Instructions to follow: Exclude the images and transcribe the entries below precisely.

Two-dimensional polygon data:
*** Begin section ***

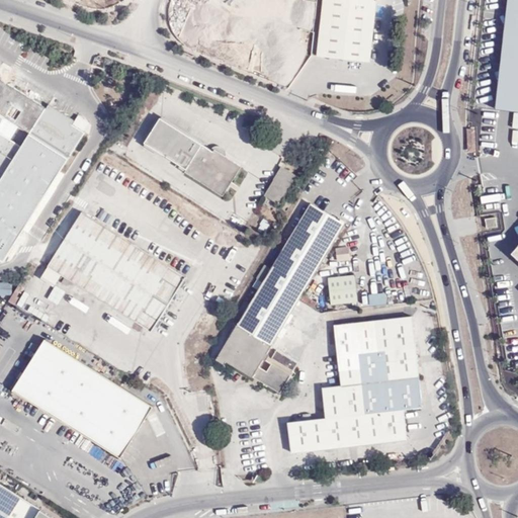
[(379,0),(326,0),(320,55),(373,59),(379,0)]
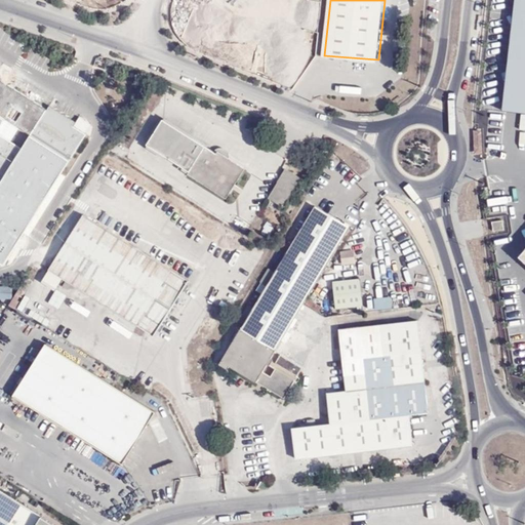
[(524,0),(515,0),(501,115),(524,117),(524,0)]
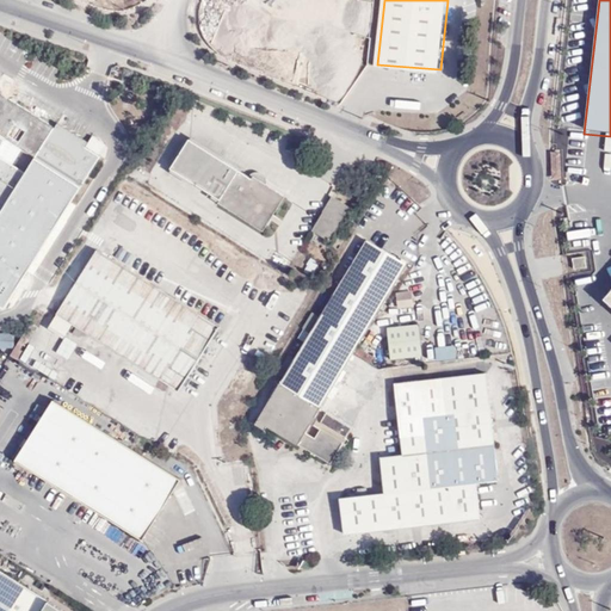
[(10,102),(13,97),(5,92),(2,97),(10,102)]
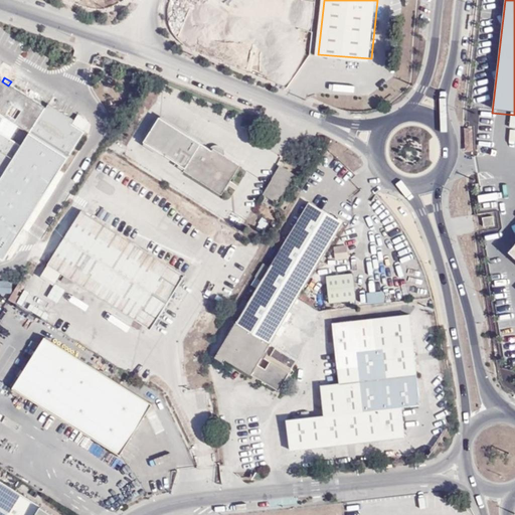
[(0,260),(5,263),(86,134),(71,126),(63,139),(38,124),(47,110),(8,86),(2,81),(0,80),(0,260)]
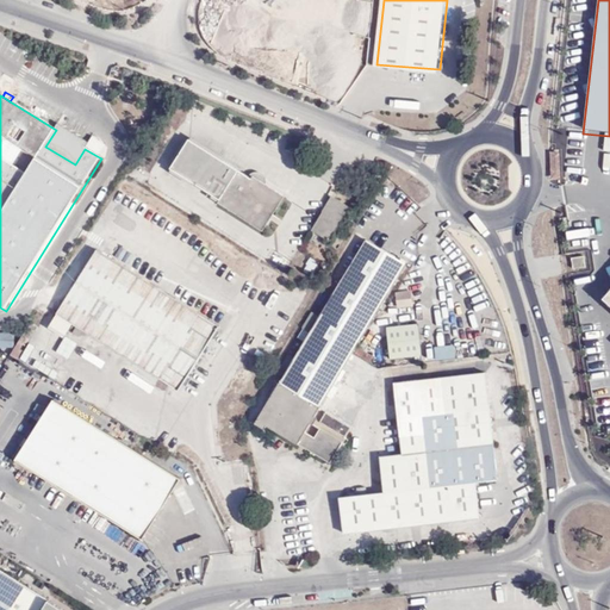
[(75,165),(85,149),(88,143),(58,125),(56,130),(45,147),(75,165)]
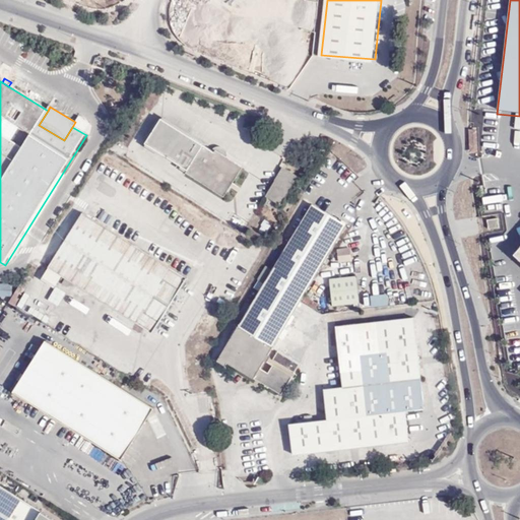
[(240,167),(226,157),(222,156),(223,155),(212,149),(161,117),(146,142),(189,169),(223,191),(228,185),(240,167)]
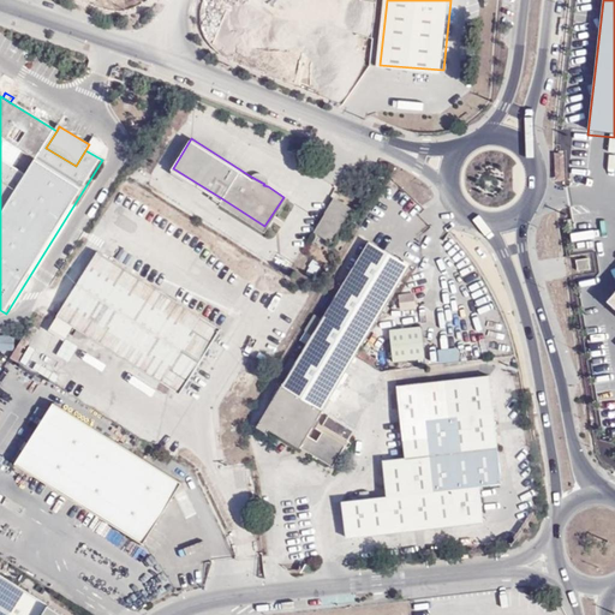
[(562,154),(553,153),(555,181),(566,181),(562,154)]
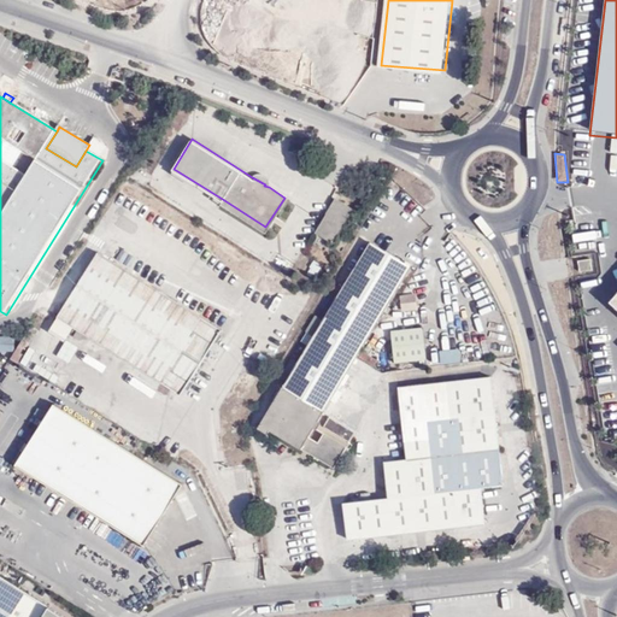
[(253,176),(252,177),(265,184),(264,186),(269,187),(270,184),(270,180),(269,177),(265,174),(262,172),(259,172),(254,174),(253,176)]
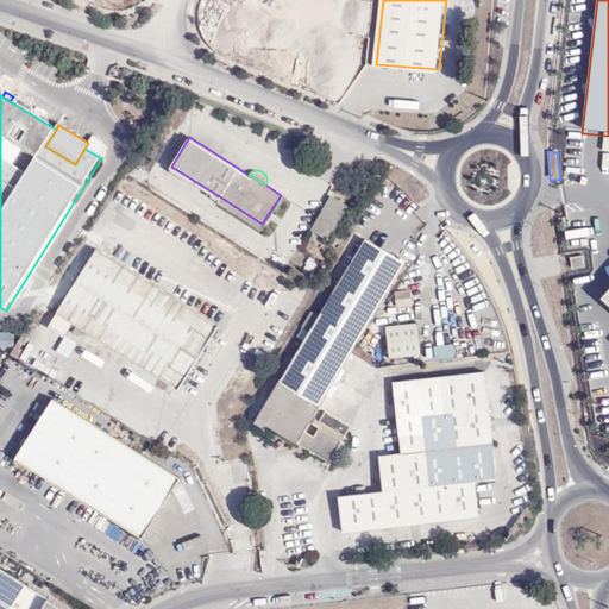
[(336,199),(333,196),(325,211),(328,212),(336,199)]
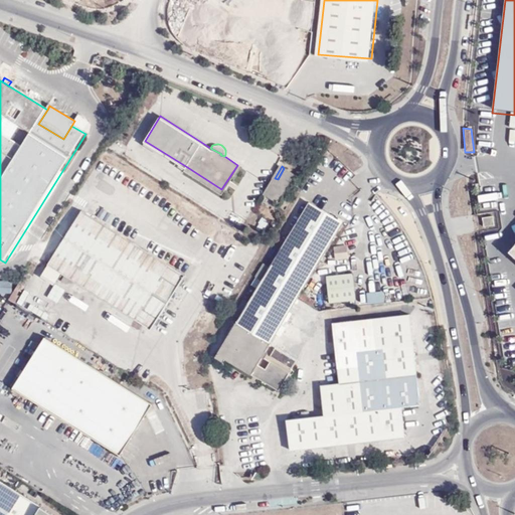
[(278,179),(275,178),(265,193),(278,202),(295,175),(284,168),(278,179)]
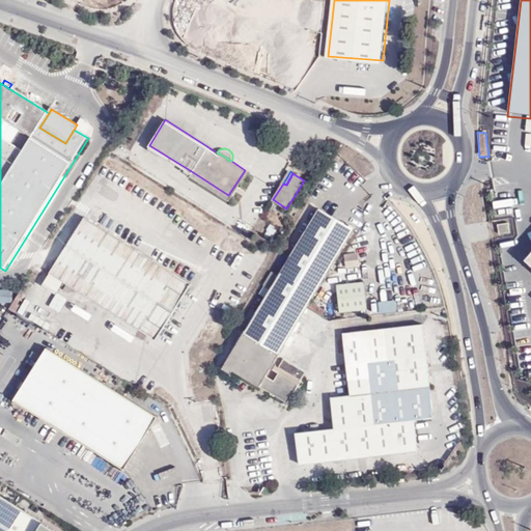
[(306,303),(330,262),(353,224),(316,203),(278,269),(272,266),(263,278),(269,282),(223,360),(230,364),(232,362),(287,395),(292,388),(307,365),(299,360),(279,347),(306,303)]
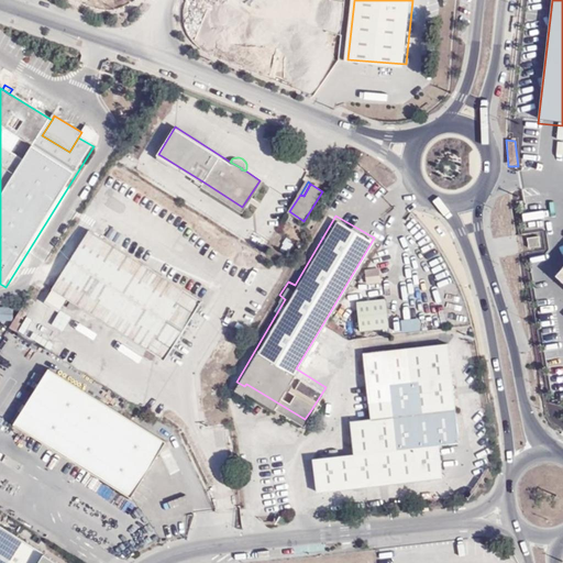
[(198,297),(86,230),(51,289),(163,356),(198,297)]
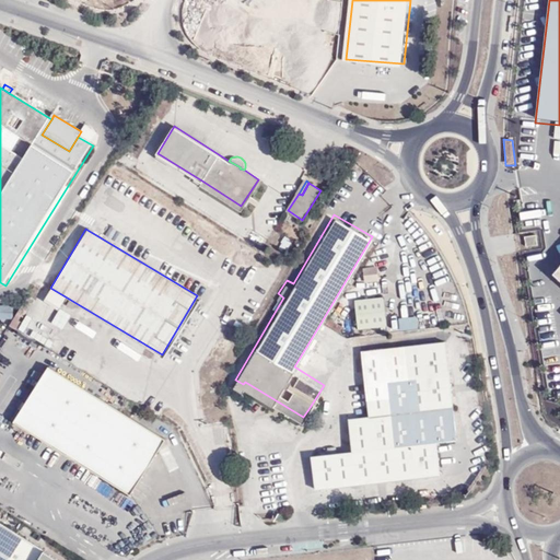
[(524,233),(526,246),(539,244),(538,231),(524,233)]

*** End section ***

Result:
[(379,0),(326,0),(320,55),(373,59),(379,0)]
[(524,0),(515,0),(501,115),(524,117),(524,0)]
[(10,102),(13,97),(5,92),(2,97),(10,102)]
[(0,260),(5,263),(86,134),(71,126),(63,139),(38,124),(47,110),(8,86),(2,81),(0,80),(0,260)]
[(75,165),(85,149),(88,143),(58,125),(56,130),(45,147),(75,165)]
[(240,167),(226,157),(222,156),(223,155),(212,149),(161,117),(146,142),(189,169),(223,191),(228,185),(240,167)]
[(562,154),(553,153),(555,181),(566,181),(562,154)]
[(253,176),(252,177),(265,184),(264,186),(269,187),(270,184),(270,180),(269,177),(265,174),(262,172),(259,172),(254,174),(253,176)]
[(336,199),(333,196),(325,211),(328,212),(336,199)]
[(278,179),(275,178),(265,193),(278,202),(295,175),(284,168),(278,179)]
[(306,303),(330,262),(353,224),(316,203),(278,269),(272,266),(263,278),(269,282),(223,360),(230,364),(232,362),(287,395),(292,388),(307,365),(299,360),(279,347),(306,303)]
[(198,297),(86,230),(51,289),(163,356),(198,297)]
[(524,233),(526,246),(539,244),(538,231),(524,233)]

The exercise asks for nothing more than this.